Requirement:
Are you able to retype all the records below exactly?

Object correspondence data:
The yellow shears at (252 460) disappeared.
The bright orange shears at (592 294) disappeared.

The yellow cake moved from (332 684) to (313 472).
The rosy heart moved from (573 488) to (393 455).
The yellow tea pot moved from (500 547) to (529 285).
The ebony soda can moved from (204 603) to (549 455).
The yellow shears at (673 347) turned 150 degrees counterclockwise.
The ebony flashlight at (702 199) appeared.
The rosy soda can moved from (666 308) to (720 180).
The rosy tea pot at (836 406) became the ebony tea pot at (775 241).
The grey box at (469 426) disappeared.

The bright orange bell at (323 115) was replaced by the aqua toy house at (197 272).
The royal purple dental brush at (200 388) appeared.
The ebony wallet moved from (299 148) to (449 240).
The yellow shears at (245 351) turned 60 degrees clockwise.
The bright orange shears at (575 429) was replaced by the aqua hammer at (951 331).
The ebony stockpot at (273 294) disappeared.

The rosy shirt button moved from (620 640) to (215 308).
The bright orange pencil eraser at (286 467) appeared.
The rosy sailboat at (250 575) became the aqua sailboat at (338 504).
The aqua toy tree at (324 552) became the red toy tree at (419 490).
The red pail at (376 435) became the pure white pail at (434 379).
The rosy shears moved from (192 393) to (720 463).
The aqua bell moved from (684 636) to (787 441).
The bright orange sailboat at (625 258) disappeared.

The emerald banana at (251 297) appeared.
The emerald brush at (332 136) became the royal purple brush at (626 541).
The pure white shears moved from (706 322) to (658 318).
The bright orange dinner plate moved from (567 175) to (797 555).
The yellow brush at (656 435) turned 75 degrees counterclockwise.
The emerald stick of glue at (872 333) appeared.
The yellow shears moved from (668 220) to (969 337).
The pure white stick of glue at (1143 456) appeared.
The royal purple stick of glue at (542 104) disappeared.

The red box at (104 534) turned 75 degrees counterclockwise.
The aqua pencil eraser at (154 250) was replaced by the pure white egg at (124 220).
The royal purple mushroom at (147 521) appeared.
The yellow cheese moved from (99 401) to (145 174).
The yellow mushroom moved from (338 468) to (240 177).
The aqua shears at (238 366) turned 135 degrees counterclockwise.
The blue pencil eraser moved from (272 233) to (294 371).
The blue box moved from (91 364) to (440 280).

Task output:
The yellow shears at (252 460) disappeared.
The bright orange shears at (592 294) disappeared.

The yellow cake moved from (332 684) to (313 472).
The rosy heart moved from (573 488) to (393 455).
The yellow tea pot moved from (500 547) to (529 285).
The ebony soda can moved from (204 603) to (549 455).
The yellow shears at (673 347) turned 150 degrees counterclockwise.
The ebony flashlight at (702 199) appeared.
The rosy soda can moved from (666 308) to (720 180).
The rosy tea pot at (836 406) became the ebony tea pot at (775 241).
The grey box at (469 426) disappeared.

The bright orange bell at (323 115) was replaced by the aqua toy house at (197 272).
The royal purple dental brush at (200 388) appeared.
The ebony wallet moved from (299 148) to (449 240).
The yellow shears at (245 351) turned 60 degrees clockwise.
The bright orange shears at (575 429) was replaced by the aqua hammer at (951 331).
The ebony stockpot at (273 294) disappeared.

The rosy shirt button moved from (620 640) to (215 308).
The bright orange pencil eraser at (286 467) appeared.
The rosy sailboat at (250 575) became the aqua sailboat at (338 504).
The aqua toy tree at (324 552) became the red toy tree at (419 490).
The red pail at (376 435) became the pure white pail at (434 379).
The rosy shears moved from (192 393) to (720 463).
The aqua bell moved from (684 636) to (787 441).
The bright orange sailboat at (625 258) disappeared.

The emerald banana at (251 297) appeared.
The emerald brush at (332 136) became the royal purple brush at (626 541).
The pure white shears moved from (706 322) to (658 318).
The bright orange dinner plate moved from (567 175) to (797 555).
The yellow brush at (656 435) turned 75 degrees counterclockwise.
The emerald stick of glue at (872 333) appeared.
The yellow shears moved from (668 220) to (969 337).
The pure white stick of glue at (1143 456) appeared.
The royal purple stick of glue at (542 104) disappeared.

The red box at (104 534) turned 75 degrees counterclockwise.
The aqua pencil eraser at (154 250) was replaced by the pure white egg at (124 220).
The royal purple mushroom at (147 521) appeared.
The yellow cheese moved from (99 401) to (145 174).
The yellow mushroom moved from (338 468) to (240 177).
The aqua shears at (238 366) turned 135 degrees counterclockwise.
The blue pencil eraser moved from (272 233) to (294 371).
The blue box moved from (91 364) to (440 280).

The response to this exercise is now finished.